**Assignment**
Leave out the pictures, and retype only the lines from the beginning of the material through the line that contains "blue triangle: moved 1 px left, 5 px down", including both.

**Records provided**

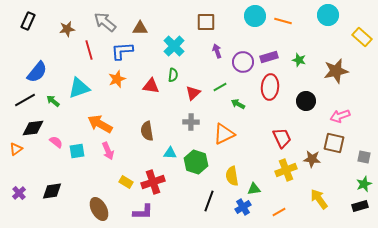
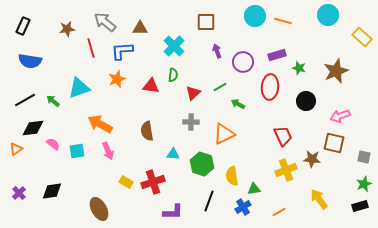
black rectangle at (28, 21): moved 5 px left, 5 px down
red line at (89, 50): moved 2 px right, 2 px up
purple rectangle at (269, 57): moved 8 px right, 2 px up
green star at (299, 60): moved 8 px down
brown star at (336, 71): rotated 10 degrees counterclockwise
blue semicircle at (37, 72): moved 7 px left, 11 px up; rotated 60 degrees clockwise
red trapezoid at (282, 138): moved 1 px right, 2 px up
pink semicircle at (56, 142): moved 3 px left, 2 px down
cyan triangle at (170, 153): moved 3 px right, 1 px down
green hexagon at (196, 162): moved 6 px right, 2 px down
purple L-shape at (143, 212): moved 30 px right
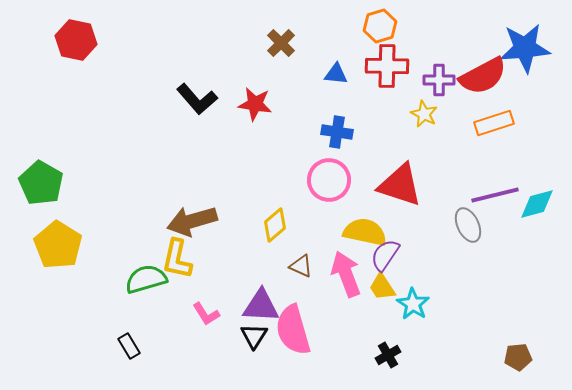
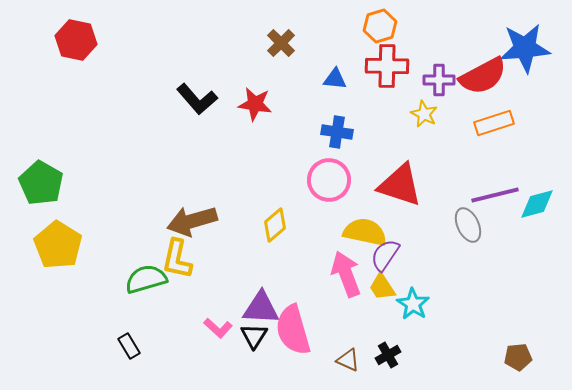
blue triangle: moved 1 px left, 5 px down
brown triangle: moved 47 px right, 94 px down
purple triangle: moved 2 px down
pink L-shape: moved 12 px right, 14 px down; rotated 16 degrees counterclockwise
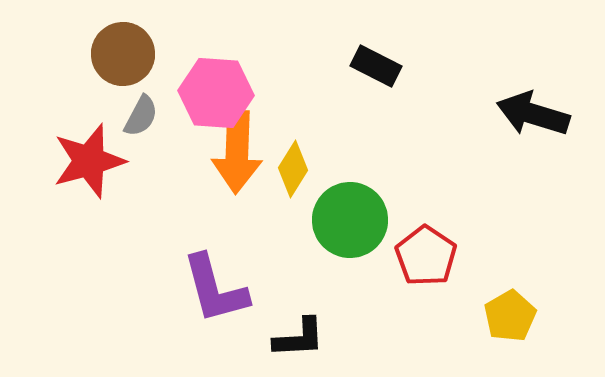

**Written reply**
black rectangle at (28, 21): moved 5 px left, 5 px down
red line at (89, 50): moved 2 px right, 2 px up
purple rectangle at (269, 57): moved 8 px right, 2 px up
green star at (299, 60): moved 8 px down
brown star at (336, 71): rotated 10 degrees counterclockwise
blue semicircle at (37, 72): moved 7 px left, 11 px up; rotated 60 degrees clockwise
red trapezoid at (282, 138): moved 1 px right, 2 px up
pink semicircle at (56, 142): moved 3 px left, 2 px down
cyan triangle at (170, 153): moved 3 px right, 1 px down
green hexagon at (196, 162): moved 6 px right, 2 px down
purple L-shape at (143, 212): moved 30 px right
blue triangle: moved 1 px left, 5 px down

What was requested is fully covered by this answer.